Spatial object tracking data
+ + + + + + +
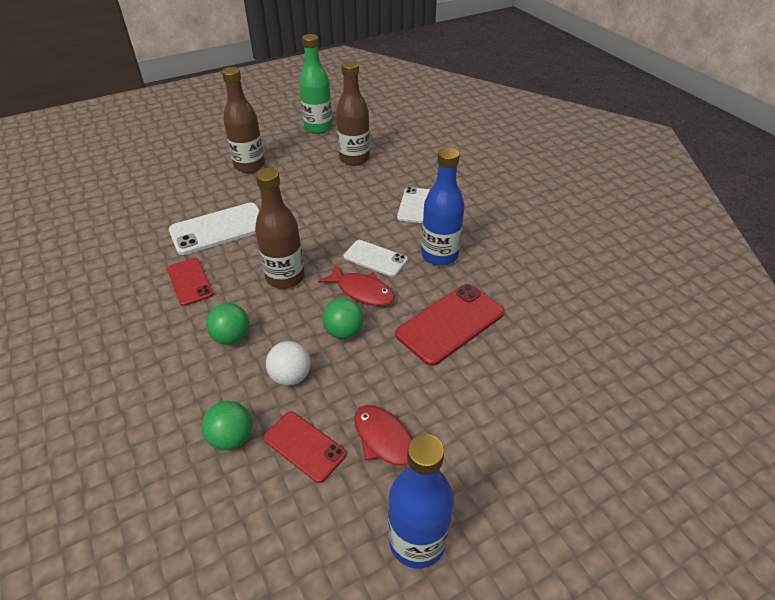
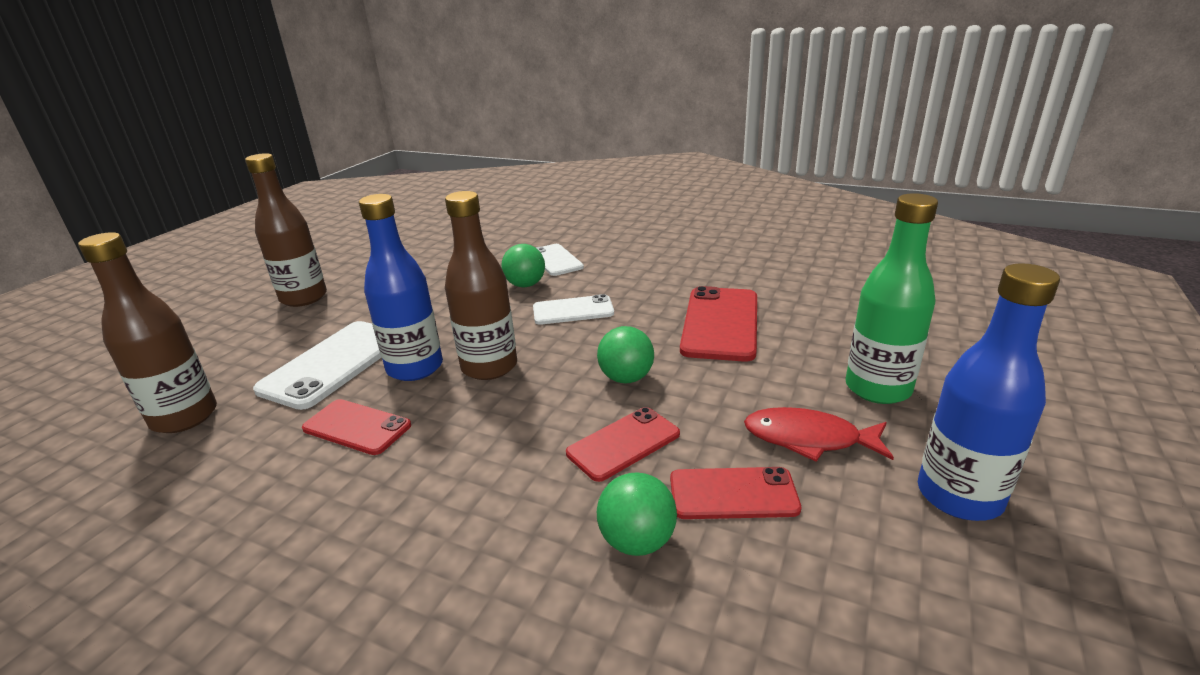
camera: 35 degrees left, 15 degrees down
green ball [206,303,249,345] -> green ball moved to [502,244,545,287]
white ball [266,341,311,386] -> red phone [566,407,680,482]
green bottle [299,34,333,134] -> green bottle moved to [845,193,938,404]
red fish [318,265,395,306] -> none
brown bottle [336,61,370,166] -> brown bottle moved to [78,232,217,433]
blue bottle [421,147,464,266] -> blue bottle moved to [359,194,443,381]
+ + + + + + +
Leave the images out and transcribe the remaining data above word for word.

# [Task response]
camera: 35 degrees left, 15 degrees down
green ball [206,303,249,345] -> green ball moved to [502,244,545,287]
white ball [266,341,311,386] -> red phone [566,407,680,482]
green bottle [299,34,333,134] -> green bottle moved to [845,193,938,404]
red fish [318,265,395,306] -> none
brown bottle [336,61,370,166] -> brown bottle moved to [78,232,217,433]
blue bottle [421,147,464,266] -> blue bottle moved to [359,194,443,381]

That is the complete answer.